> [Work to be completed] Each line of the data below holding the word "orange" must be copied.

> [Data for this exercise]

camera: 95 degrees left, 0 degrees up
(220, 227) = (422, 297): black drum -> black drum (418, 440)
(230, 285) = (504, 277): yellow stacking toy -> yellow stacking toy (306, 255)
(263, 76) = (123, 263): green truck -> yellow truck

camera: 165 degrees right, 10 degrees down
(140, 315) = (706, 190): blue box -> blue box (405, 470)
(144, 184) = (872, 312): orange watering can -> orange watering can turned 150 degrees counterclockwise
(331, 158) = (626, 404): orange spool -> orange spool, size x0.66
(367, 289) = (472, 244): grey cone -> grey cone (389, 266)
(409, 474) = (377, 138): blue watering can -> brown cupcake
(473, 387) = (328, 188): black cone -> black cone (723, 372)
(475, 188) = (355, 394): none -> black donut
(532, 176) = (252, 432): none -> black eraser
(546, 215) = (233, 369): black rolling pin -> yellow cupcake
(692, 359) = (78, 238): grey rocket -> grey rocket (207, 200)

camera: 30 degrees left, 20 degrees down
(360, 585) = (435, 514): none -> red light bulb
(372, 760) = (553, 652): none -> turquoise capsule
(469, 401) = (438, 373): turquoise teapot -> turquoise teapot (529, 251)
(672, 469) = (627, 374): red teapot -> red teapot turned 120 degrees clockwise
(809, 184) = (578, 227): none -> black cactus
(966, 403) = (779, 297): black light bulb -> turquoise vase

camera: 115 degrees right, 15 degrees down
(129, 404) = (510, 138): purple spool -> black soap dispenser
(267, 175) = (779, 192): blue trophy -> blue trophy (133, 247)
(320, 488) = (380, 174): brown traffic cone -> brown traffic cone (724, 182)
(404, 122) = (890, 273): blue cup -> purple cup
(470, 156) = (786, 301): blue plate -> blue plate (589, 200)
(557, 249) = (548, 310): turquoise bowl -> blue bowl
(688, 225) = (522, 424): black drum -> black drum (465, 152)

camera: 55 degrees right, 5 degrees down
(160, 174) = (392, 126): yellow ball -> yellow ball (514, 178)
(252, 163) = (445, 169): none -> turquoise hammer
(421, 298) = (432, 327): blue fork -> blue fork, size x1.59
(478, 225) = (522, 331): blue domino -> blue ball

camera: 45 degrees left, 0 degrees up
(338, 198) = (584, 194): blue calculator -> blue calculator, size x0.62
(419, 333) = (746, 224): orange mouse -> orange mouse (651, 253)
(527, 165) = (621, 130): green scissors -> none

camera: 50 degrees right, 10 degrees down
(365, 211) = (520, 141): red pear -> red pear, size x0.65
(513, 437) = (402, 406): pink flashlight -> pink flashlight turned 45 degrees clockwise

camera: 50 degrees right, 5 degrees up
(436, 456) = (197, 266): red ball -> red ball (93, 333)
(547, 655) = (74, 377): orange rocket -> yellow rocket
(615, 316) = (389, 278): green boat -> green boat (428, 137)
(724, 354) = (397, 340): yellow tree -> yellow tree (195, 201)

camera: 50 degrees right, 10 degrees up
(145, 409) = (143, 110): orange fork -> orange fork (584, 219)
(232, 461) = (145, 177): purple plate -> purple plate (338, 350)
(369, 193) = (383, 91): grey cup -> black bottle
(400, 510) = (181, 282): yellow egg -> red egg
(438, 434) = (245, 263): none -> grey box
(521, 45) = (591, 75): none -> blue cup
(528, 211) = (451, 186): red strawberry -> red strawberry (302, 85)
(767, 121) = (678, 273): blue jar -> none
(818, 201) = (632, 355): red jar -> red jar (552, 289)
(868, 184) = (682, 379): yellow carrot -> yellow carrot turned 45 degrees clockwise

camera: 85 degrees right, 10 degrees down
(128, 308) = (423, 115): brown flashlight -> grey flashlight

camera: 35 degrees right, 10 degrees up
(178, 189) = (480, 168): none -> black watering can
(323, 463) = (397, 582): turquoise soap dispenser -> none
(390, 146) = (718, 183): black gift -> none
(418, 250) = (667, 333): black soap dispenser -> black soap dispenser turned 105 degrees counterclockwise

> [Response to the exercise]
(144, 184) = (872, 312): orange watering can -> orange watering can turned 150 degrees counterclockwise
(331, 158) = (626, 404): orange spool -> orange spool, size x0.66
(419, 333) = (746, 224): orange mouse -> orange mouse (651, 253)
(547, 655) = (74, 377): orange rocket -> yellow rocket
(145, 409) = (143, 110): orange fork -> orange fork (584, 219)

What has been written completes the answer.